- Task prompt -
Your answer must match the records word for word and contain no pictures.

[Items from a dataset]
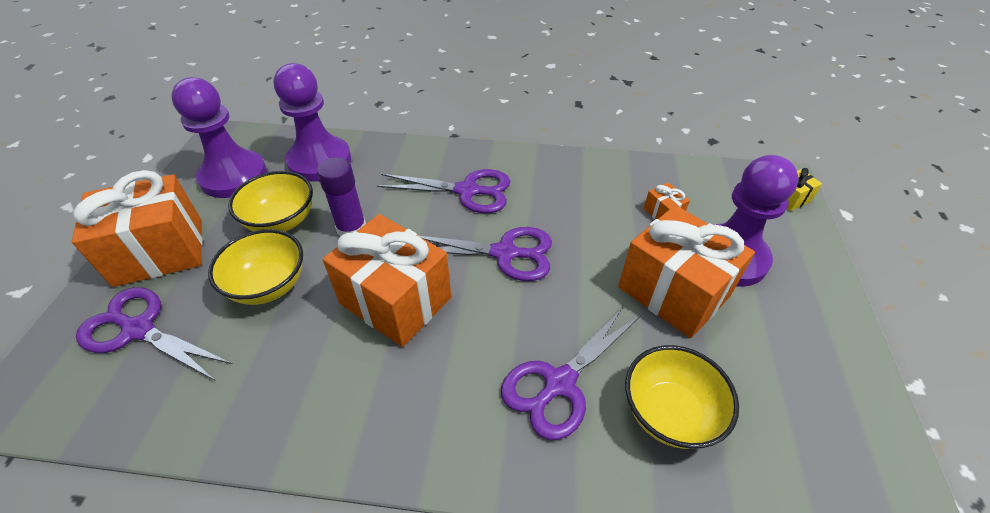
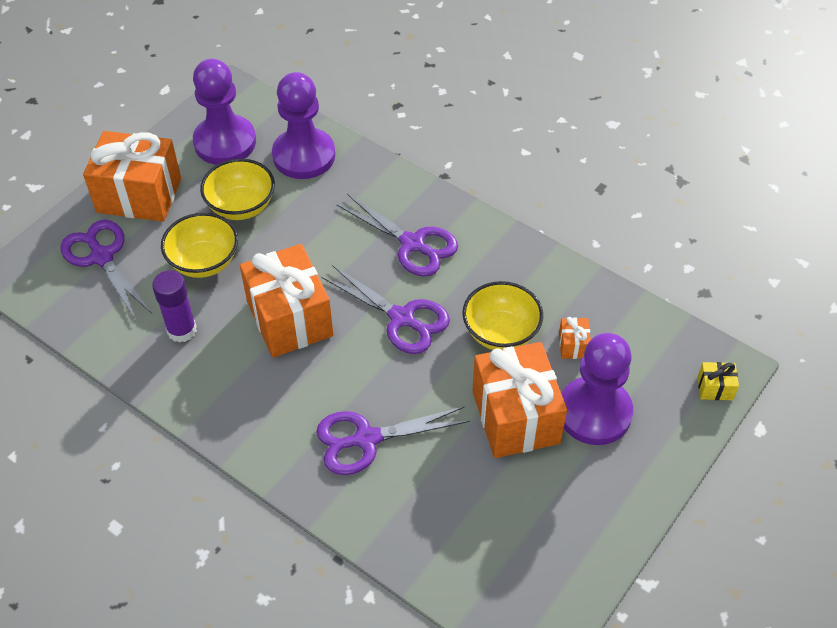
camera: 30 degrees right, 5 degrees up
(352, 229) = (292, 238): purple glue stick -> purple glue stick (182, 330)
(669, 413) = (429, 499): yellow bowl -> yellow bowl (501, 333)

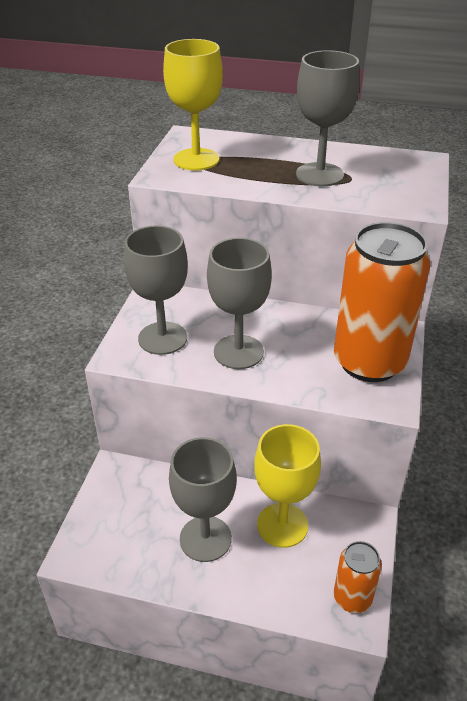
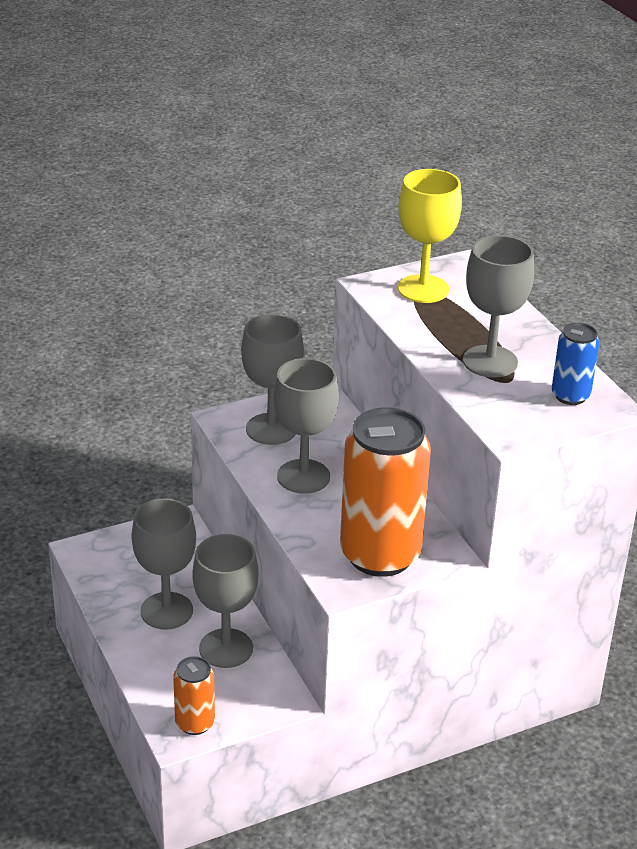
camera: 50 degrees right, 5 degrees down
(282, 525) = (226, 648): yellow goblet -> grey goblet
(394, 166) = (570, 396): none -> blue can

- Written response -
camera: 30 degrees right, 5 degrees up
(352, 229) = (292, 238): purple glue stick -> purple glue stick (182, 330)
(669, 413) = (429, 499): yellow bowl -> yellow bowl (501, 333)

camera: 50 degrees right, 5 degrees down
(282, 525) = (226, 648): yellow goblet -> grey goblet
(394, 166) = (570, 396): none -> blue can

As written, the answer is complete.